_Exercise brief:_ Among the entries below, take the line with "(157, 149) = (537, 545): black" and the line with "(480, 143) = (210, 309): turquoise", and output them and every line between them exactly, with nothing else.

_Material for this task:_
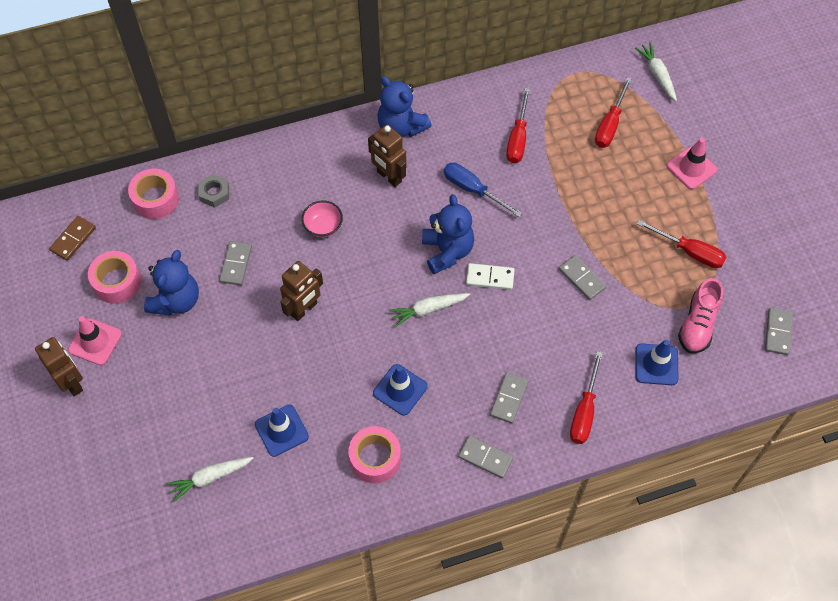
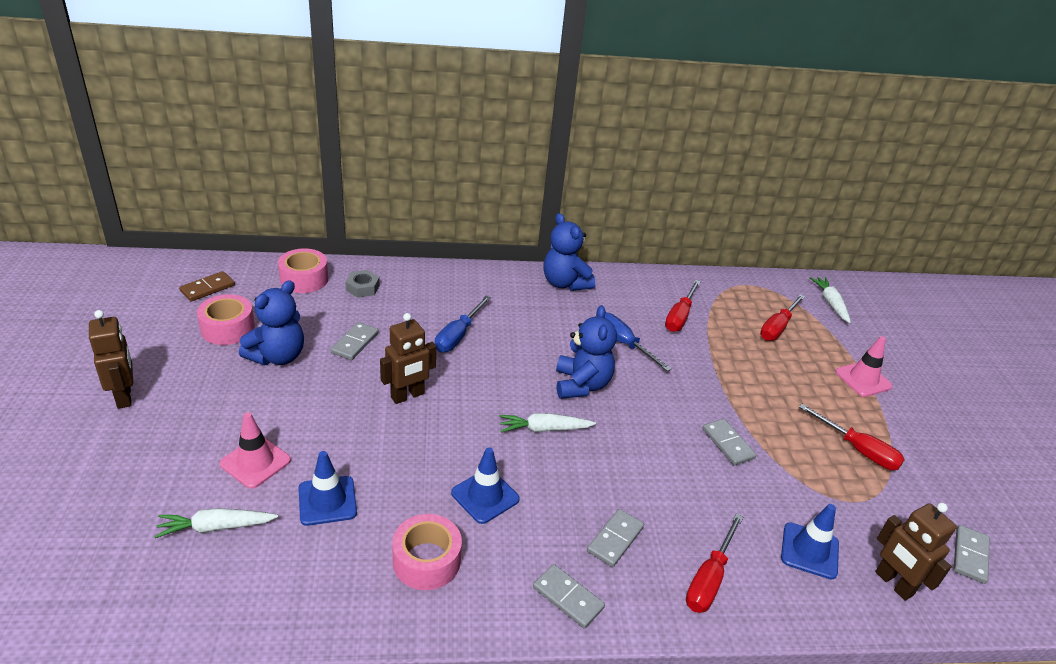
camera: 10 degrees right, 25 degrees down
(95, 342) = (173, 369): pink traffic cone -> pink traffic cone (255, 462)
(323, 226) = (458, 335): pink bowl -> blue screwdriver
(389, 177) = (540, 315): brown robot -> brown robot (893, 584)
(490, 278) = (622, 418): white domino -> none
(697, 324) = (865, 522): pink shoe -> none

--

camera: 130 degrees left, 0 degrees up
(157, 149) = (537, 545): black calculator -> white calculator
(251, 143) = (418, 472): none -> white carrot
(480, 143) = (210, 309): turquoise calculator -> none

...

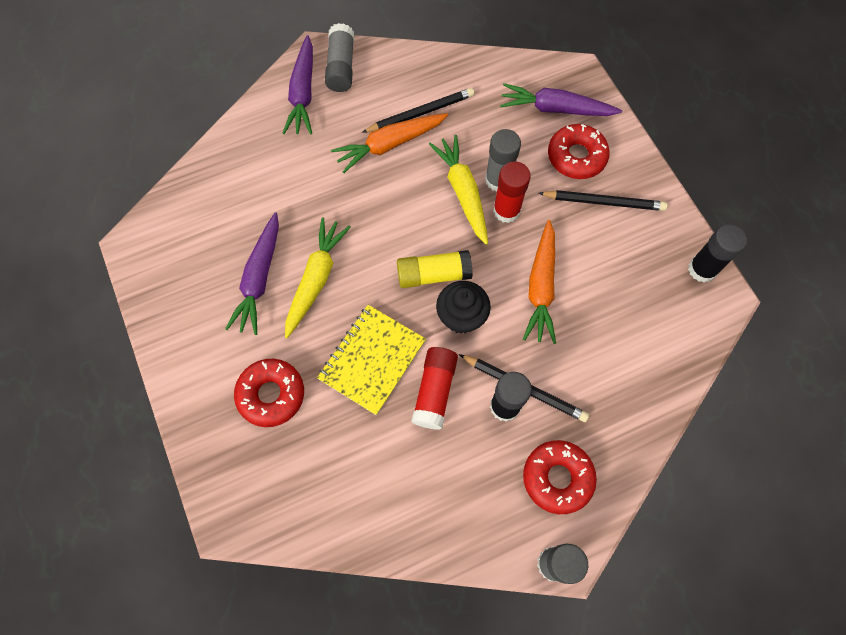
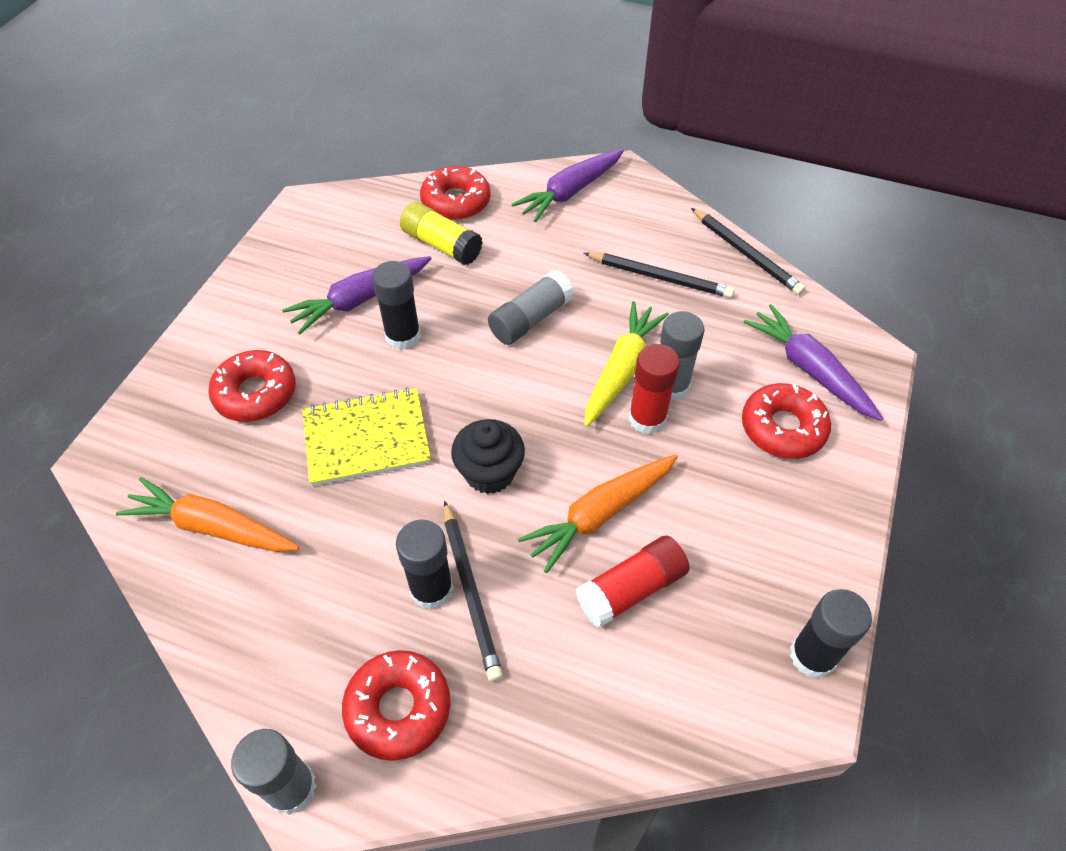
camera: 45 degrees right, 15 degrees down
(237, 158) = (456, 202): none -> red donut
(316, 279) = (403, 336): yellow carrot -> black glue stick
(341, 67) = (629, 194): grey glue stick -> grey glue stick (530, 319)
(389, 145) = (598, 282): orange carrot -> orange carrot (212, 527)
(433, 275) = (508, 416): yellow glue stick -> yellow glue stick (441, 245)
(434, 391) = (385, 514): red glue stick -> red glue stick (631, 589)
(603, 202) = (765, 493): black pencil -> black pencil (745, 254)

_The answer:_
(157, 149) = (537, 545): black calculator -> white calculator
(251, 143) = (418, 472): none -> white carrot
(480, 143) = (210, 309): turquoise calculator -> none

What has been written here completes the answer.